*Data*
--- START ---
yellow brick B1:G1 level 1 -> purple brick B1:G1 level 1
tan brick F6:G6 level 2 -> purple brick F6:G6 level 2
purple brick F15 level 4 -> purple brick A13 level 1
--- END ---
--- START ---
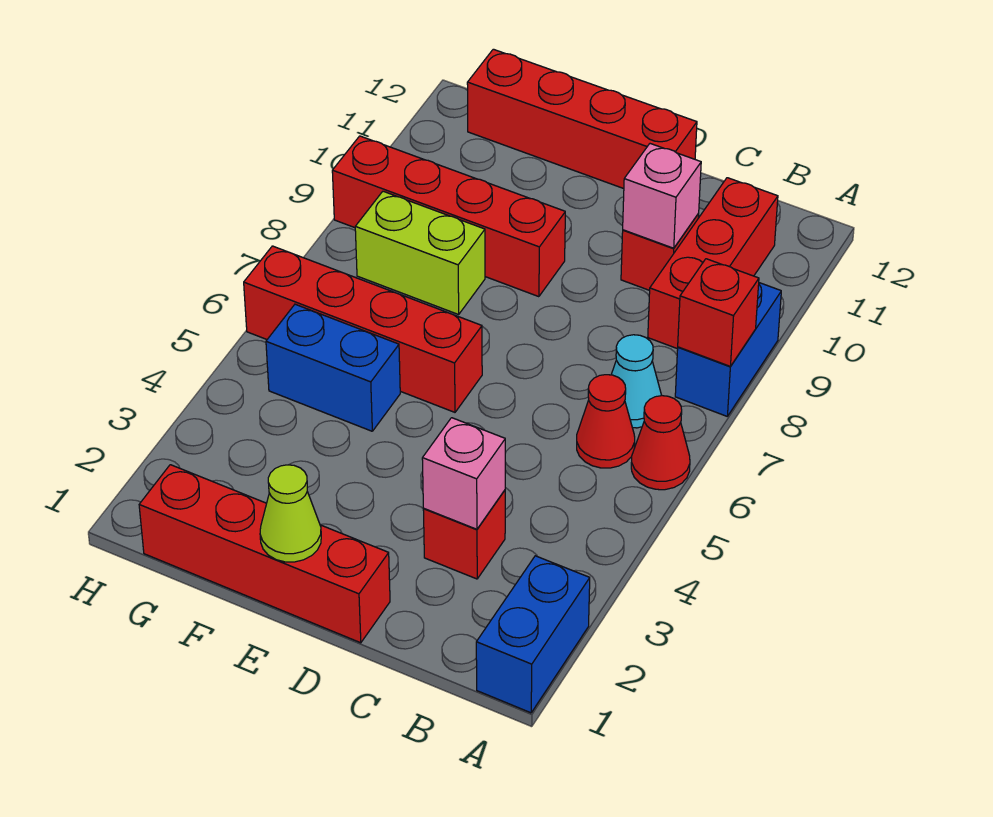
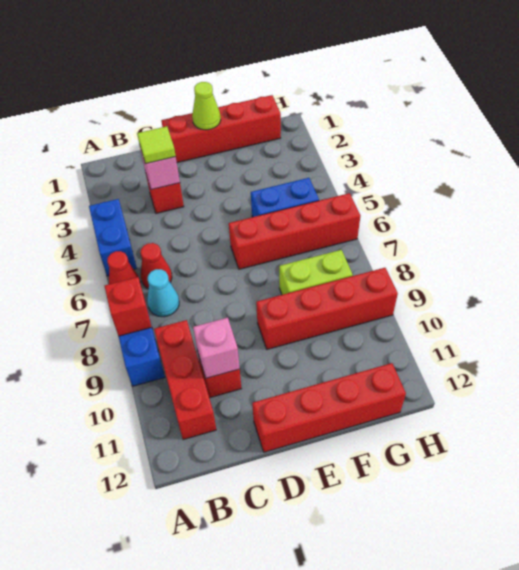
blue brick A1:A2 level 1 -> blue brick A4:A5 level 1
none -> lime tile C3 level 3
--- END ---
--- START ---
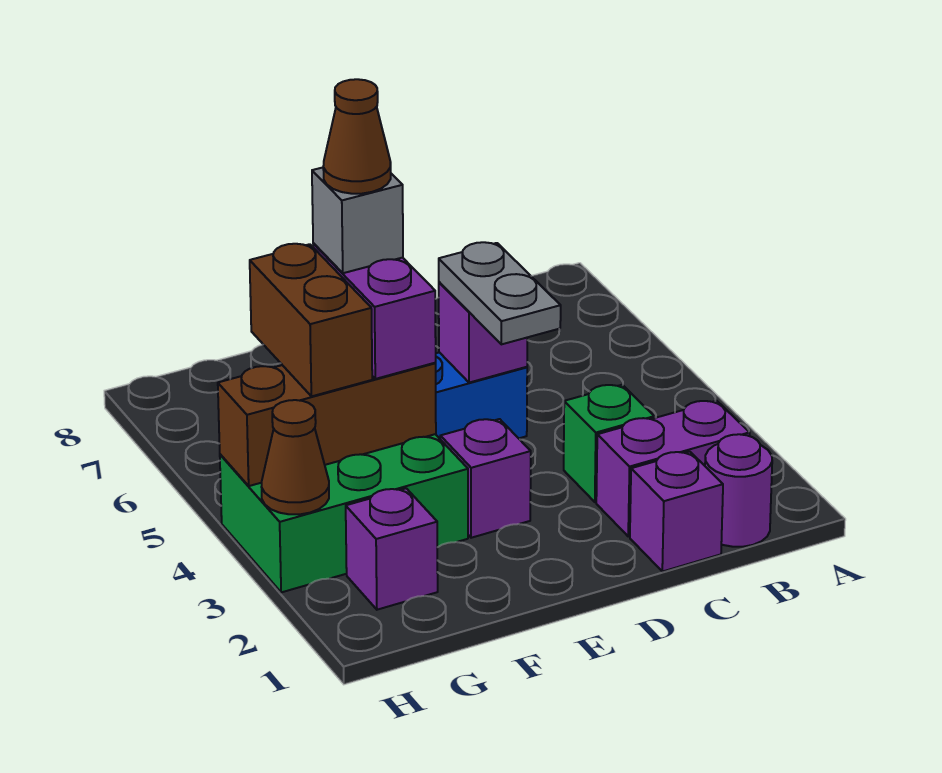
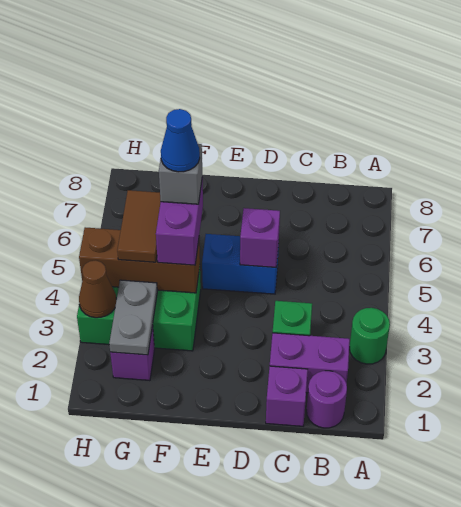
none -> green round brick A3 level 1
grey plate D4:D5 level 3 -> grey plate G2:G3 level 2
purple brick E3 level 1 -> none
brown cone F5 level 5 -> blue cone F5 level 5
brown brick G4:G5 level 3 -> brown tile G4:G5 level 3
--- END ---
*Directions*
Copy each line of the data that contains the word "none", leaving the other lines out.

*Problem solution*
none -> lime tile C3 level 3
none -> green round brick A3 level 1
purple brick E3 level 1 -> none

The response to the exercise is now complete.